PROBLEM REQUIREMENTS: Extract all lines in the data that contain the word "VBAT".

RECORDS PROVIDED:

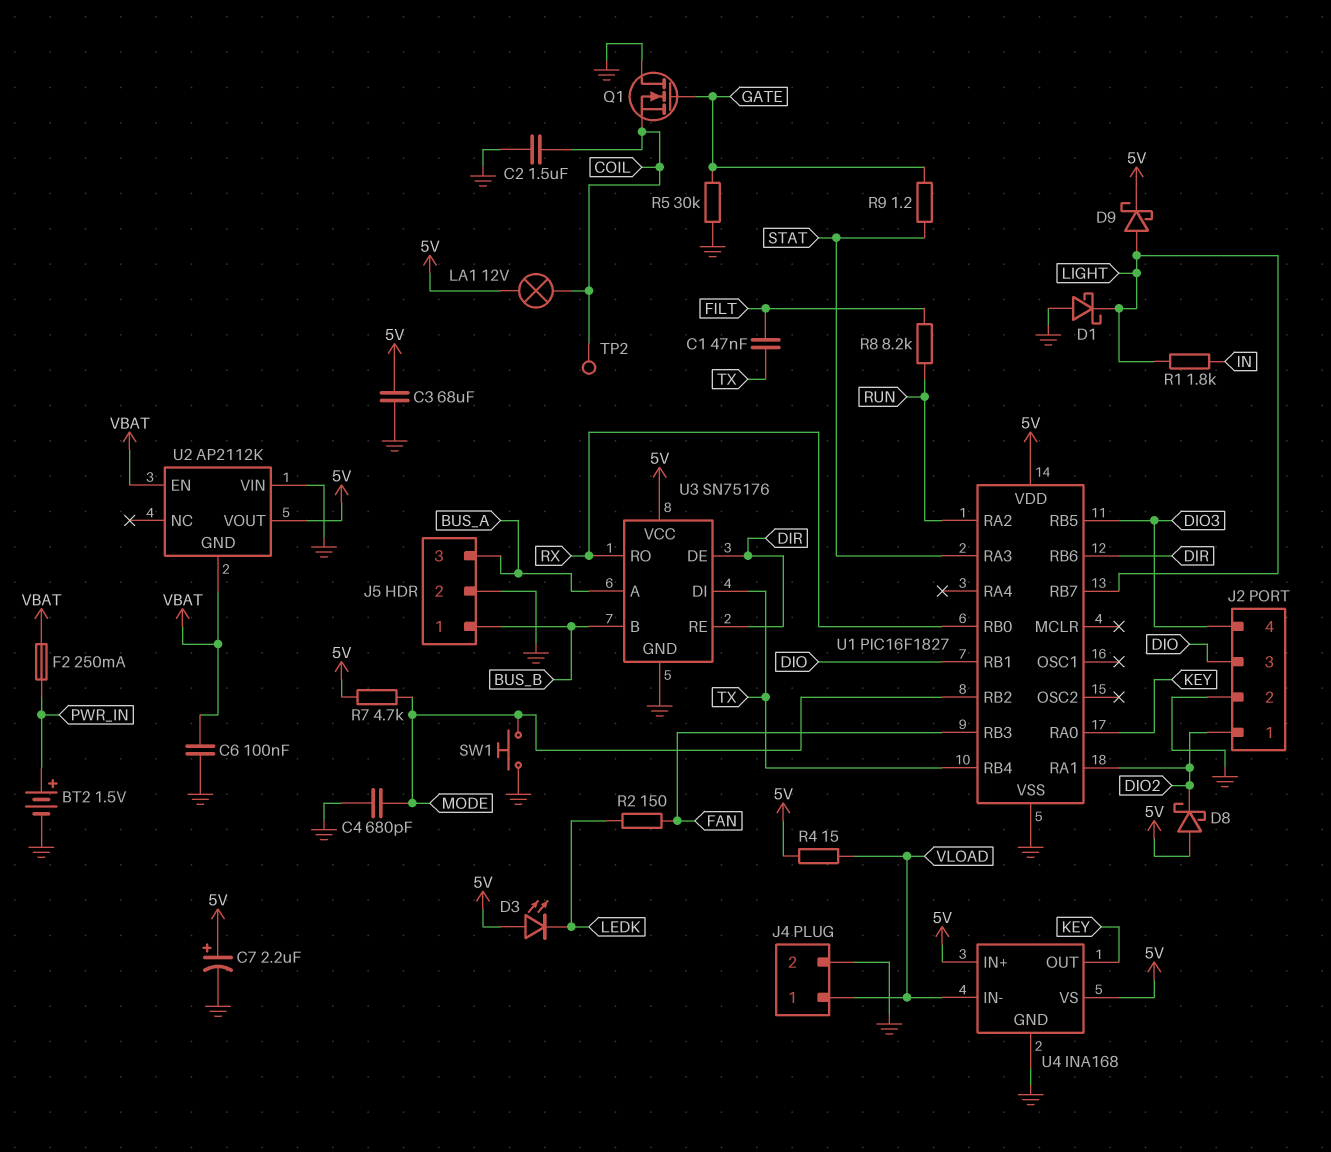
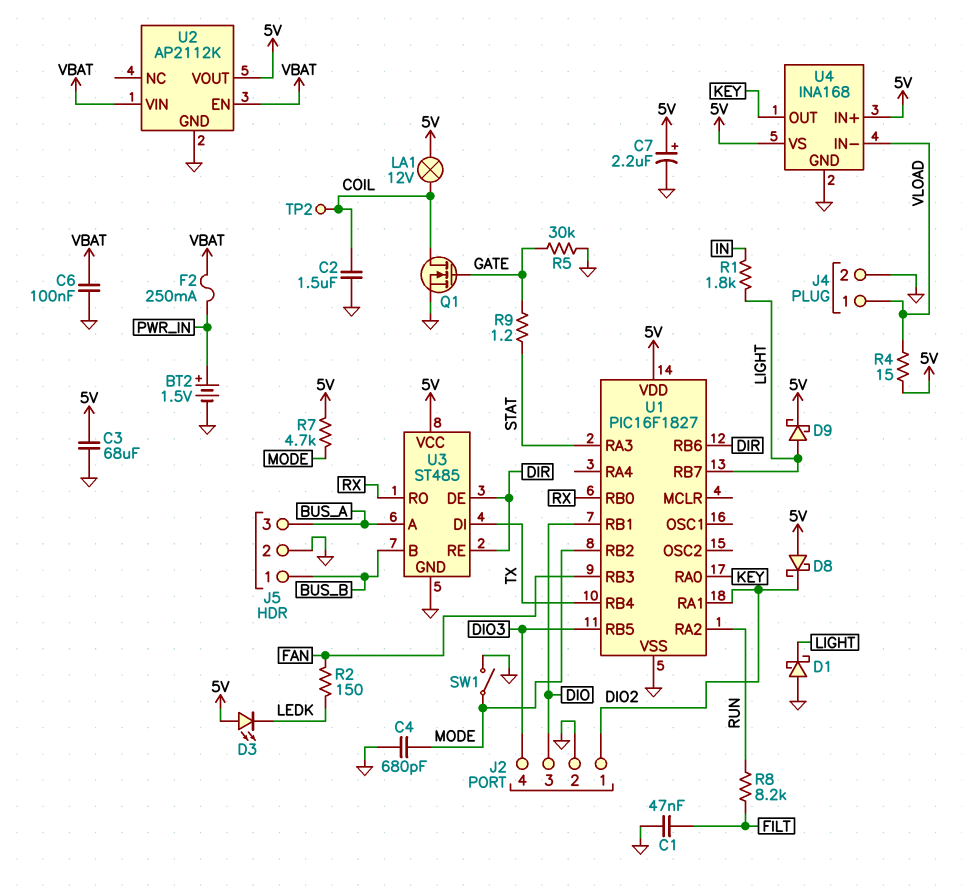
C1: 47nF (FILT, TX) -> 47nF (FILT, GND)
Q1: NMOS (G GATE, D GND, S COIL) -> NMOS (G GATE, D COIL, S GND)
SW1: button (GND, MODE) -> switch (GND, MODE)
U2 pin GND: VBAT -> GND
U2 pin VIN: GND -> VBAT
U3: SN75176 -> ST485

YOUR RESPONSE:
U2 pin GND: VBAT -> GND
U2 pin VIN: GND -> VBAT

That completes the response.